Exercise requirements
Start the output with the opening line of the listing below and continue, reproducing each line exactly, up to and including the line that contains "pink rolling pin: 3 -> 5".

[Start of section]

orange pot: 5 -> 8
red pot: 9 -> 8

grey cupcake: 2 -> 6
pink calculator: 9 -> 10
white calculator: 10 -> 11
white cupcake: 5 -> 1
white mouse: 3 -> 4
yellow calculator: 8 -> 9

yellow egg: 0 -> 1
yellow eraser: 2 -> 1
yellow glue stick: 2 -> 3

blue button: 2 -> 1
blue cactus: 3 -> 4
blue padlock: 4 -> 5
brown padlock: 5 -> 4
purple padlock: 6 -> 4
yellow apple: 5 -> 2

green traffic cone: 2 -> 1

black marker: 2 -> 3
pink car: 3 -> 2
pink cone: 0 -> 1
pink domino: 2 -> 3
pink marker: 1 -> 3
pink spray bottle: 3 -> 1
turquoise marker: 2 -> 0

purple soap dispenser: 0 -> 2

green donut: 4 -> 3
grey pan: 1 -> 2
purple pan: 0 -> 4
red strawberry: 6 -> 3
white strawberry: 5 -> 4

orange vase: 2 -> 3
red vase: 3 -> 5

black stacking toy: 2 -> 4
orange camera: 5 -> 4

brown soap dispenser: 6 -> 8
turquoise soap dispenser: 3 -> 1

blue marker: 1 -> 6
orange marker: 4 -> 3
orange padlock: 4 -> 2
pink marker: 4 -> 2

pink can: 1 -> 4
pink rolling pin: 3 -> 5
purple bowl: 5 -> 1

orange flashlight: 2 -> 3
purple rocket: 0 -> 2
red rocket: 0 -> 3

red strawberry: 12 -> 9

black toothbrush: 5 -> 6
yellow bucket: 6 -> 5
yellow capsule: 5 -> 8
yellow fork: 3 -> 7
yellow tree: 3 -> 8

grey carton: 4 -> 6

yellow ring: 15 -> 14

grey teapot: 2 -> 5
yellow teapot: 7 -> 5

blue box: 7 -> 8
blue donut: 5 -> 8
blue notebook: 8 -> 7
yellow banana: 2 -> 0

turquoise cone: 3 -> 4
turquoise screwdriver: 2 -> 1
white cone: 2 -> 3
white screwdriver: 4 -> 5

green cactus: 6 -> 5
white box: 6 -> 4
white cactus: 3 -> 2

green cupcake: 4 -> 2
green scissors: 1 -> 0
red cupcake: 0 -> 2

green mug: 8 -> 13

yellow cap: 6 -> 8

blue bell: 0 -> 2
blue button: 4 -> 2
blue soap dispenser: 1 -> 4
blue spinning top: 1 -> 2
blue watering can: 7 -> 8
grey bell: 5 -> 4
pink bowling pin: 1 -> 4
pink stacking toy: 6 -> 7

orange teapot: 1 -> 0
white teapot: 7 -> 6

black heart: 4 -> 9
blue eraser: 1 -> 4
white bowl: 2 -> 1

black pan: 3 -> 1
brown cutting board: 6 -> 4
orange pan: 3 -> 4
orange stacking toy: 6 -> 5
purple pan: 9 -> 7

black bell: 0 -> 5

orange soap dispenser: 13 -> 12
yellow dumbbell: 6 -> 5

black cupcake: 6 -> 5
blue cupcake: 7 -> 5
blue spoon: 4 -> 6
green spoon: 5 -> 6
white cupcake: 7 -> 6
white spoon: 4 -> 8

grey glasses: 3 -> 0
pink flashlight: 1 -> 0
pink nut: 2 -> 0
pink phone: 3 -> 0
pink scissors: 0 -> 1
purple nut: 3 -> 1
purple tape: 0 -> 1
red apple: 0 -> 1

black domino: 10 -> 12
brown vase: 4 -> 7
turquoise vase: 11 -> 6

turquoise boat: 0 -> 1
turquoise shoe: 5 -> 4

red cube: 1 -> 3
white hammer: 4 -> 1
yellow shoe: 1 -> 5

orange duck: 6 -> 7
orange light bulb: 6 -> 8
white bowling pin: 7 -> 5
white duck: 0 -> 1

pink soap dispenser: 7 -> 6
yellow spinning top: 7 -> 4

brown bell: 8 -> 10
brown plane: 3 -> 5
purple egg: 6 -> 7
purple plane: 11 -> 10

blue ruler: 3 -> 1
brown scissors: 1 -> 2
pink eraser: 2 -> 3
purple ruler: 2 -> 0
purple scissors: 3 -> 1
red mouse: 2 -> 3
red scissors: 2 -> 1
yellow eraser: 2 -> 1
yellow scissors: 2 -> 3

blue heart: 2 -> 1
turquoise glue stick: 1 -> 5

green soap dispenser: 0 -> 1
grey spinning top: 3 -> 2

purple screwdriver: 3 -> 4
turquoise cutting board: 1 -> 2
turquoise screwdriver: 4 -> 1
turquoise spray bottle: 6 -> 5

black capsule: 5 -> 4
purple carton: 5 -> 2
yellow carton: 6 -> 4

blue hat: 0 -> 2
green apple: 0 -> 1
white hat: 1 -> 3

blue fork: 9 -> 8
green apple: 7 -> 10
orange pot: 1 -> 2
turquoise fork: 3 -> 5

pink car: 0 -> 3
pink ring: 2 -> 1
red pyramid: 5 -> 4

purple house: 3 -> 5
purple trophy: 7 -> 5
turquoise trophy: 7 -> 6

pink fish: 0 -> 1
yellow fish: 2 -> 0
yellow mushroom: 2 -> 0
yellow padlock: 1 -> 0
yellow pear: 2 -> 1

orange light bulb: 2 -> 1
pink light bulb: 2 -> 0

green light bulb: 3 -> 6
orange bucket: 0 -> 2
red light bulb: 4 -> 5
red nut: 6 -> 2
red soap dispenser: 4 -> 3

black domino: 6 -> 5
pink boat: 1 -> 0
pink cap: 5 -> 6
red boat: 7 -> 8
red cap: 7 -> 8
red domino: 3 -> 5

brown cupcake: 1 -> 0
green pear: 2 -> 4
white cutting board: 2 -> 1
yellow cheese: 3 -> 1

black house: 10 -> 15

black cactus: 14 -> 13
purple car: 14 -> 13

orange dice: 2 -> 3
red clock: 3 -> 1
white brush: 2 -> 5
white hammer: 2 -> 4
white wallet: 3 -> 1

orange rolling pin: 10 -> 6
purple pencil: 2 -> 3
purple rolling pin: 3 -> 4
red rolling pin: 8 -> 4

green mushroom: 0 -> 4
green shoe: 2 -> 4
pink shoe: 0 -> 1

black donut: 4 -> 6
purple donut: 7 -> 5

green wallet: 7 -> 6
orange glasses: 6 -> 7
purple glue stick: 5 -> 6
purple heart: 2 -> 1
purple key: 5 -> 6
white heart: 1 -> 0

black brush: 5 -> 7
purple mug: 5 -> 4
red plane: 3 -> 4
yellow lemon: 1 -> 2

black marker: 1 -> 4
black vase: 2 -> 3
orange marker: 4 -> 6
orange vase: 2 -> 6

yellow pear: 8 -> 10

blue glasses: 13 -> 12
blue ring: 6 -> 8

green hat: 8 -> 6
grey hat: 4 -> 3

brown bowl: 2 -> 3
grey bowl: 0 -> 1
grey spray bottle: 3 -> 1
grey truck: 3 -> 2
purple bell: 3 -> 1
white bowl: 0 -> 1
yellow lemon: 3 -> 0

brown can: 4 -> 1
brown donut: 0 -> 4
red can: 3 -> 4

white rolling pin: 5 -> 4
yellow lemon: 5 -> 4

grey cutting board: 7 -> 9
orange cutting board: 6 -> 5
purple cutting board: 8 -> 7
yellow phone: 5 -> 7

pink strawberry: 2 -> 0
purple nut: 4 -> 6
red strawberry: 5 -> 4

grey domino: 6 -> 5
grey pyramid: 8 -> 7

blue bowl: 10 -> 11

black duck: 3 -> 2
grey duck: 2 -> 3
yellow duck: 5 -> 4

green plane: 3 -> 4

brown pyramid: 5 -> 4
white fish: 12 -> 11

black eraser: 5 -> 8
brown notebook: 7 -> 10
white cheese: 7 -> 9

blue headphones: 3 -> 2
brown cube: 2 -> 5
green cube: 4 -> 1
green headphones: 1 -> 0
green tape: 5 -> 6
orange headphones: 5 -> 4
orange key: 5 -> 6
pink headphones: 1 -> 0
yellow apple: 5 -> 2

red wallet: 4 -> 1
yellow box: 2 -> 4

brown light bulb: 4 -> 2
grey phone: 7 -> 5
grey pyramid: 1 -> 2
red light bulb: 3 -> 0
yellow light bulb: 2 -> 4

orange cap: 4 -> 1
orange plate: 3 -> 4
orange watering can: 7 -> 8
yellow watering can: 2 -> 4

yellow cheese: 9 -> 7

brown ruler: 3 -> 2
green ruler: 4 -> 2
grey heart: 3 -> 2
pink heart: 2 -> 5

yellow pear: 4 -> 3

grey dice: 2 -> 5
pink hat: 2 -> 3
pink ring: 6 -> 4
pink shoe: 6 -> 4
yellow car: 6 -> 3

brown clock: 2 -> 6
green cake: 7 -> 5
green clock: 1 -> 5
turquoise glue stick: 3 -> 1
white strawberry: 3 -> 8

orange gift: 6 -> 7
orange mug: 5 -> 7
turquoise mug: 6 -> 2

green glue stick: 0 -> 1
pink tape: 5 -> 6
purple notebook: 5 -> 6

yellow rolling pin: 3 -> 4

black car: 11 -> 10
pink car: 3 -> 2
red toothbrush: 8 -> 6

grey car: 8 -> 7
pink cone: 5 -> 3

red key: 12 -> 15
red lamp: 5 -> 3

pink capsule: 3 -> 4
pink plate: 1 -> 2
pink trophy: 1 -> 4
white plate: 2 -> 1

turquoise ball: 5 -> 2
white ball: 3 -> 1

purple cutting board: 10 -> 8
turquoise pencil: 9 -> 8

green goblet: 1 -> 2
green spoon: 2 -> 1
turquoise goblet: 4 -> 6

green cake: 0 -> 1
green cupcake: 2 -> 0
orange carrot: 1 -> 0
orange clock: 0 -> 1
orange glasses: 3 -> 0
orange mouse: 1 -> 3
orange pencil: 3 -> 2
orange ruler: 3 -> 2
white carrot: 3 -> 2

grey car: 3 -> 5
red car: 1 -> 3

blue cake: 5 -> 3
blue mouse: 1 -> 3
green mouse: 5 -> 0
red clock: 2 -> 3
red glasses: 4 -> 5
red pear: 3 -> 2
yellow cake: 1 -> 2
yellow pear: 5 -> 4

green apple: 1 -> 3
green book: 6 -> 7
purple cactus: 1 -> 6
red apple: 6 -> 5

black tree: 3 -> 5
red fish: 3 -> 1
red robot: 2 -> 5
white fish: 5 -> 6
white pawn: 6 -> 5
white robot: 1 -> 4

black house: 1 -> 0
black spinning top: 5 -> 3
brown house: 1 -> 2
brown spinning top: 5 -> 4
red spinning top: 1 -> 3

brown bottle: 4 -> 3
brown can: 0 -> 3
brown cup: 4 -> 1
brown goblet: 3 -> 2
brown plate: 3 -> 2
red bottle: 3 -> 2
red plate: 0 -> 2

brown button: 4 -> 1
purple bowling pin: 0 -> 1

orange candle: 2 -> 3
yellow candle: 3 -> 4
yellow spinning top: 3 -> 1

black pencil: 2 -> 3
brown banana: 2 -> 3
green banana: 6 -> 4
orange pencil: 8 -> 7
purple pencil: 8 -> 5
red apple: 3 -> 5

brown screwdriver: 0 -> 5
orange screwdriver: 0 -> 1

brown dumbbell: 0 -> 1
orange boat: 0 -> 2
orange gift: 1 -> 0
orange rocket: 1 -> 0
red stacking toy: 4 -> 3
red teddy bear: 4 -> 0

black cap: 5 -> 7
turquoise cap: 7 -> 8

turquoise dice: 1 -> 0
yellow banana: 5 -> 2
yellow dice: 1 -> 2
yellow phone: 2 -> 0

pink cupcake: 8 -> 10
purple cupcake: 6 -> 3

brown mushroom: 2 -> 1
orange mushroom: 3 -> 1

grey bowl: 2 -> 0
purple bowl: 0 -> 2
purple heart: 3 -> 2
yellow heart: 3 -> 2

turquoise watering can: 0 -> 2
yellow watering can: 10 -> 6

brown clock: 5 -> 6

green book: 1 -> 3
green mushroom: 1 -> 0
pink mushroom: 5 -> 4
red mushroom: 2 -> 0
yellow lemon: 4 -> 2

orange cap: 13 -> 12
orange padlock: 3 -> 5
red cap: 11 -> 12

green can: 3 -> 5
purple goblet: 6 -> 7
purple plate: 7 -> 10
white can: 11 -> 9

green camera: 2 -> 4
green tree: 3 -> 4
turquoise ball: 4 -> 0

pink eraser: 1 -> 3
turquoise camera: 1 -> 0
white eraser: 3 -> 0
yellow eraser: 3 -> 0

[End of section]

Exercise solution
orange pot: 5 -> 8
red pot: 9 -> 8

grey cupcake: 2 -> 6
pink calculator: 9 -> 10
white calculator: 10 -> 11
white cupcake: 5 -> 1
white mouse: 3 -> 4
yellow calculator: 8 -> 9

yellow egg: 0 -> 1
yellow eraser: 2 -> 1
yellow glue stick: 2 -> 3

blue button: 2 -> 1
blue cactus: 3 -> 4
blue padlock: 4 -> 5
brown padlock: 5 -> 4
purple padlock: 6 -> 4
yellow apple: 5 -> 2

green traffic cone: 2 -> 1

black marker: 2 -> 3
pink car: 3 -> 2
pink cone: 0 -> 1
pink domino: 2 -> 3
pink marker: 1 -> 3
pink spray bottle: 3 -> 1
turquoise marker: 2 -> 0

purple soap dispenser: 0 -> 2

green donut: 4 -> 3
grey pan: 1 -> 2
purple pan: 0 -> 4
red strawberry: 6 -> 3
white strawberry: 5 -> 4

orange vase: 2 -> 3
red vase: 3 -> 5

black stacking toy: 2 -> 4
orange camera: 5 -> 4

brown soap dispenser: 6 -> 8
turquoise soap dispenser: 3 -> 1

blue marker: 1 -> 6
orange marker: 4 -> 3
orange padlock: 4 -> 2
pink marker: 4 -> 2

pink can: 1 -> 4
pink rolling pin: 3 -> 5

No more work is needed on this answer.